REQUIRED WORK –
Working line by line, output the entries below exactly as they appear.

SUPPLIED RECORDS –
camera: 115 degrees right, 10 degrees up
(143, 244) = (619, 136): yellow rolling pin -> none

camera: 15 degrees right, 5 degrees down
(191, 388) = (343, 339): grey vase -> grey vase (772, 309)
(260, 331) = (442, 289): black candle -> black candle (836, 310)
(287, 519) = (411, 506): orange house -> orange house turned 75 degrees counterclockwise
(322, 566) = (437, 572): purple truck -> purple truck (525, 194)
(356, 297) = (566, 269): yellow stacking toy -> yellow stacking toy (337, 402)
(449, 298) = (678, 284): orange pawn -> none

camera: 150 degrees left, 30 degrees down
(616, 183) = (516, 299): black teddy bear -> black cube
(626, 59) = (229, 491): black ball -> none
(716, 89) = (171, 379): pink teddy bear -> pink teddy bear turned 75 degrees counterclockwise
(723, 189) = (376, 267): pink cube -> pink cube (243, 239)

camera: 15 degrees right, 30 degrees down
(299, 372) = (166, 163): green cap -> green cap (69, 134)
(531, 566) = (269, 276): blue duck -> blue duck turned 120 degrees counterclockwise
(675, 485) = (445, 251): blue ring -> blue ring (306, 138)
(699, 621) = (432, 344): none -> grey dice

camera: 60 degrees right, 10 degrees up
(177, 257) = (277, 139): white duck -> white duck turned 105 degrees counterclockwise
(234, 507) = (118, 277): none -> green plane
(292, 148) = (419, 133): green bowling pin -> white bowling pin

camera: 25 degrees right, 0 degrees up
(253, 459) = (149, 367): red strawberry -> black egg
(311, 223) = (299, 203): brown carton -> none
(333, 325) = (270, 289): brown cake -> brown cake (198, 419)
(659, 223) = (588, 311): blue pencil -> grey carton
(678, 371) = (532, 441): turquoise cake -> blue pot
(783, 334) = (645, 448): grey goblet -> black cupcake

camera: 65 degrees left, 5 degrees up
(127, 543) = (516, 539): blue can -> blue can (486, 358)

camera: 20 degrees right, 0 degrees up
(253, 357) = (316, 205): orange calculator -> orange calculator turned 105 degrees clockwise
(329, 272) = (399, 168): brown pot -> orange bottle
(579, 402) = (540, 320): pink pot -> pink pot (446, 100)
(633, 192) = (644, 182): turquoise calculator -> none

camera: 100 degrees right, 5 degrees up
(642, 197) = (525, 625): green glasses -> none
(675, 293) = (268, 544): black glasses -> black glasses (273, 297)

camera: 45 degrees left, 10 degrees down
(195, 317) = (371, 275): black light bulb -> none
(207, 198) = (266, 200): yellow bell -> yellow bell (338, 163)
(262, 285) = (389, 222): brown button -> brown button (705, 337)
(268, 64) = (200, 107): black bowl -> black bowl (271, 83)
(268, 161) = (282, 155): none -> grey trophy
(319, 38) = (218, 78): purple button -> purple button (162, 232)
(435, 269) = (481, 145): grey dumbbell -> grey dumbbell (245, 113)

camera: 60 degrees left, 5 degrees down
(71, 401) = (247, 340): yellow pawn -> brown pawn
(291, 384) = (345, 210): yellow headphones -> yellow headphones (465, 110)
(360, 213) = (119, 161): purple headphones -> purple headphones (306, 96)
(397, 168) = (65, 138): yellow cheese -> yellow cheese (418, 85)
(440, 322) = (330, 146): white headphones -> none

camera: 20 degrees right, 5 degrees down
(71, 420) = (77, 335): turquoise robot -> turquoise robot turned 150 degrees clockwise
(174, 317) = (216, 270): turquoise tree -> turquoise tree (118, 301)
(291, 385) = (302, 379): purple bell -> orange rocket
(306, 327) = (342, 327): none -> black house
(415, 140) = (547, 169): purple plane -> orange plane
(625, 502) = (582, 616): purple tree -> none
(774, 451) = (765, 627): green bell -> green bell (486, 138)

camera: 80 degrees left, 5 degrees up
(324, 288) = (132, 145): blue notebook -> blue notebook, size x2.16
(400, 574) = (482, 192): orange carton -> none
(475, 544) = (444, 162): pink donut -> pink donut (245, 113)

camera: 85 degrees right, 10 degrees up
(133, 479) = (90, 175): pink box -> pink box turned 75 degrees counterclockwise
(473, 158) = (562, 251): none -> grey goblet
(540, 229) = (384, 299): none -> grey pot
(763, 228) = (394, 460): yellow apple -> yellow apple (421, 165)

WRITTEN REPLY –
camera: 115 degrees right, 10 degrees up
(143, 244) = (619, 136): yellow rolling pin -> none

camera: 15 degrees right, 5 degrees down
(191, 388) = (343, 339): grey vase -> grey vase (772, 309)
(260, 331) = (442, 289): black candle -> black candle (836, 310)
(287, 519) = (411, 506): orange house -> orange house turned 75 degrees counterclockwise
(322, 566) = (437, 572): purple truck -> purple truck (525, 194)
(356, 297) = (566, 269): yellow stacking toy -> yellow stacking toy (337, 402)
(449, 298) = (678, 284): orange pawn -> none

camera: 150 degrees left, 30 degrees down
(616, 183) = (516, 299): black teddy bear -> black cube
(626, 59) = (229, 491): black ball -> none
(716, 89) = (171, 379): pink teddy bear -> pink teddy bear turned 75 degrees counterclockwise
(723, 189) = (376, 267): pink cube -> pink cube (243, 239)

camera: 15 degrees right, 30 degrees down
(299, 372) = (166, 163): green cap -> green cap (69, 134)
(531, 566) = (269, 276): blue duck -> blue duck turned 120 degrees counterclockwise
(675, 485) = (445, 251): blue ring -> blue ring (306, 138)
(699, 621) = (432, 344): none -> grey dice

camera: 60 degrees right, 10 degrees up
(177, 257) = (277, 139): white duck -> white duck turned 105 degrees counterclockwise
(234, 507) = (118, 277): none -> green plane
(292, 148) = (419, 133): green bowling pin -> white bowling pin

camera: 25 degrees right, 0 degrees up
(253, 459) = (149, 367): red strawberry -> black egg
(311, 223) = (299, 203): brown carton -> none
(333, 325) = (270, 289): brown cake -> brown cake (198, 419)
(659, 223) = (588, 311): blue pencil -> grey carton
(678, 371) = (532, 441): turquoise cake -> blue pot
(783, 334) = (645, 448): grey goblet -> black cupcake

camera: 65 degrees left, 5 degrees up
(127, 543) = (516, 539): blue can -> blue can (486, 358)

camera: 20 degrees right, 0 degrees up
(253, 357) = (316, 205): orange calculator -> orange calculator turned 105 degrees clockwise
(329, 272) = (399, 168): brown pot -> orange bottle
(579, 402) = (540, 320): pink pot -> pink pot (446, 100)
(633, 192) = (644, 182): turquoise calculator -> none

camera: 100 degrees right, 5 degrees up
(642, 197) = (525, 625): green glasses -> none
(675, 293) = (268, 544): black glasses -> black glasses (273, 297)

camera: 45 degrees left, 10 degrees down
(195, 317) = (371, 275): black light bulb -> none
(207, 198) = (266, 200): yellow bell -> yellow bell (338, 163)
(262, 285) = (389, 222): brown button -> brown button (705, 337)
(268, 64) = (200, 107): black bowl -> black bowl (271, 83)
(268, 161) = (282, 155): none -> grey trophy
(319, 38) = (218, 78): purple button -> purple button (162, 232)
(435, 269) = (481, 145): grey dumbbell -> grey dumbbell (245, 113)

camera: 60 degrees left, 5 degrees down
(71, 401) = (247, 340): yellow pawn -> brown pawn
(291, 384) = (345, 210): yellow headphones -> yellow headphones (465, 110)
(360, 213) = (119, 161): purple headphones -> purple headphones (306, 96)
(397, 168) = (65, 138): yellow cheese -> yellow cheese (418, 85)
(440, 322) = (330, 146): white headphones -> none

camera: 20 degrees right, 5 degrees down
(71, 420) = (77, 335): turquoise robot -> turquoise robot turned 150 degrees clockwise
(174, 317) = (216, 270): turquoise tree -> turquoise tree (118, 301)
(291, 385) = (302, 379): purple bell -> orange rocket
(306, 327) = (342, 327): none -> black house
(415, 140) = (547, 169): purple plane -> orange plane
(625, 502) = (582, 616): purple tree -> none
(774, 451) = (765, 627): green bell -> green bell (486, 138)

camera: 80 degrees left, 5 degrees up
(324, 288) = (132, 145): blue notebook -> blue notebook, size x2.16
(400, 574) = (482, 192): orange carton -> none
(475, 544) = (444, 162): pink donut -> pink donut (245, 113)

camera: 85 degrees right, 10 degrees up
(133, 479) = (90, 175): pink box -> pink box turned 75 degrees counterclockwise
(473, 158) = (562, 251): none -> grey goblet
(540, 229) = (384, 299): none -> grey pot
(763, 228) = (394, 460): yellow apple -> yellow apple (421, 165)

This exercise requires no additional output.